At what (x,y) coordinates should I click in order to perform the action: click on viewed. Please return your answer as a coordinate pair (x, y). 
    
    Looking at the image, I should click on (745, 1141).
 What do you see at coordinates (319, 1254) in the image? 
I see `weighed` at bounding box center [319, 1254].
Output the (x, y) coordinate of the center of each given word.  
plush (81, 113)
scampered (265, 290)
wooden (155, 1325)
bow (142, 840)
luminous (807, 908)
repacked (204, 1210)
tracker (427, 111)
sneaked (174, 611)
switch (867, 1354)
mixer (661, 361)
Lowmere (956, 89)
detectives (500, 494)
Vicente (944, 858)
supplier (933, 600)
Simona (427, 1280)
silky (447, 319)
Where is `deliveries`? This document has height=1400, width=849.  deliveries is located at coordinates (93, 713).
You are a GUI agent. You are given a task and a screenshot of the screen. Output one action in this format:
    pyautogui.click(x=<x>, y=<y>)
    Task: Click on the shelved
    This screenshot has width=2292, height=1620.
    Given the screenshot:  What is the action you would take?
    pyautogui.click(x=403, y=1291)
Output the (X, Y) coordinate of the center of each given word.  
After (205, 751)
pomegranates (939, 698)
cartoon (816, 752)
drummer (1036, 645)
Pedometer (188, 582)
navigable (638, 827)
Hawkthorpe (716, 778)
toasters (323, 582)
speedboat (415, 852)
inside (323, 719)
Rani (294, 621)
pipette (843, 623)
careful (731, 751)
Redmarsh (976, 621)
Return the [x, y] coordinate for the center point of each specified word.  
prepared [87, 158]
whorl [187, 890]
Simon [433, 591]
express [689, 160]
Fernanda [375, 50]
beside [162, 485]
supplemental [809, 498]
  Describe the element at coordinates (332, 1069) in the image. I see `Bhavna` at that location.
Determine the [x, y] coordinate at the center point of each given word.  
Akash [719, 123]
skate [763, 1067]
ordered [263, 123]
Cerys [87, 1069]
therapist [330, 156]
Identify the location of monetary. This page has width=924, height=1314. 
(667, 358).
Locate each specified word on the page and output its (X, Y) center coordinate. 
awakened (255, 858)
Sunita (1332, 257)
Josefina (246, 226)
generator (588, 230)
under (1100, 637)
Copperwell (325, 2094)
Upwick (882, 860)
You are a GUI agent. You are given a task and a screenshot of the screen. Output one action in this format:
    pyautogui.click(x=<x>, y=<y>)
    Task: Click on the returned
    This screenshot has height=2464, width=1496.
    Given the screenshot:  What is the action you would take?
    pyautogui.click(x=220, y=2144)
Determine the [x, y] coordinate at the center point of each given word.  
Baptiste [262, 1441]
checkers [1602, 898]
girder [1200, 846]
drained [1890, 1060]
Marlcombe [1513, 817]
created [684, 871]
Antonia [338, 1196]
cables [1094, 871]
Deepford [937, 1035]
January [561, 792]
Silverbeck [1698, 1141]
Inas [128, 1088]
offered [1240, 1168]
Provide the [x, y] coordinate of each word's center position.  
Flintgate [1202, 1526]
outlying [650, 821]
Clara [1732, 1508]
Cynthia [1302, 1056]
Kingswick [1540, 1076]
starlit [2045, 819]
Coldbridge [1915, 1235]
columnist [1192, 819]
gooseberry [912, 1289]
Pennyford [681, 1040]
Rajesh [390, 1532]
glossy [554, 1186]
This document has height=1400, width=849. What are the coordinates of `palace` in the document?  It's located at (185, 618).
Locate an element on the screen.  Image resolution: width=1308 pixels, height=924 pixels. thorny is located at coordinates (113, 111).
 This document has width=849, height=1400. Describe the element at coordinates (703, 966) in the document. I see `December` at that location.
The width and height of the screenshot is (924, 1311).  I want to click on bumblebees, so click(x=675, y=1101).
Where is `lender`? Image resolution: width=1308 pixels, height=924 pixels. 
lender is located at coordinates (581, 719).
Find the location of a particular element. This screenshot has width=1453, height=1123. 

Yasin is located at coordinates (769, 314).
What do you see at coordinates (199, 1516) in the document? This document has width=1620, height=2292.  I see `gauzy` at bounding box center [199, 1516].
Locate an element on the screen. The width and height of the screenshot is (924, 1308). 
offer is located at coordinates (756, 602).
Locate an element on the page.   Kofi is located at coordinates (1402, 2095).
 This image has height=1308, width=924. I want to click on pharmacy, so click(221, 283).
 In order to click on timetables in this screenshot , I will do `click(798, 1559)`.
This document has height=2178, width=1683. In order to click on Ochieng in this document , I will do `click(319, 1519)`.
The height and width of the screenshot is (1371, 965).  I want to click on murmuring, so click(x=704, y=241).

+++++

Please reproduce, verbatim, the lines in the entries above starting at the one containing "Rani (294, 621)" and ending at the one containing "Akash [719, 123]", both included.

- _Correct answer_:
Rani (294, 621)
pipette (843, 623)
careful (731, 751)
Redmarsh (976, 621)
Return the [x, y] coordinate for the center point of each specified word.  
prepared [87, 158]
whorl [187, 890]
Simon [433, 591]
express [689, 160]
Fernanda [375, 50]
beside [162, 485]
supplemental [809, 498]
  Describe the element at coordinates (332, 1069) in the image. I see `Bhavna` at that location.
Determine the [x, y] coordinate at the center point of each given word.  
Akash [719, 123]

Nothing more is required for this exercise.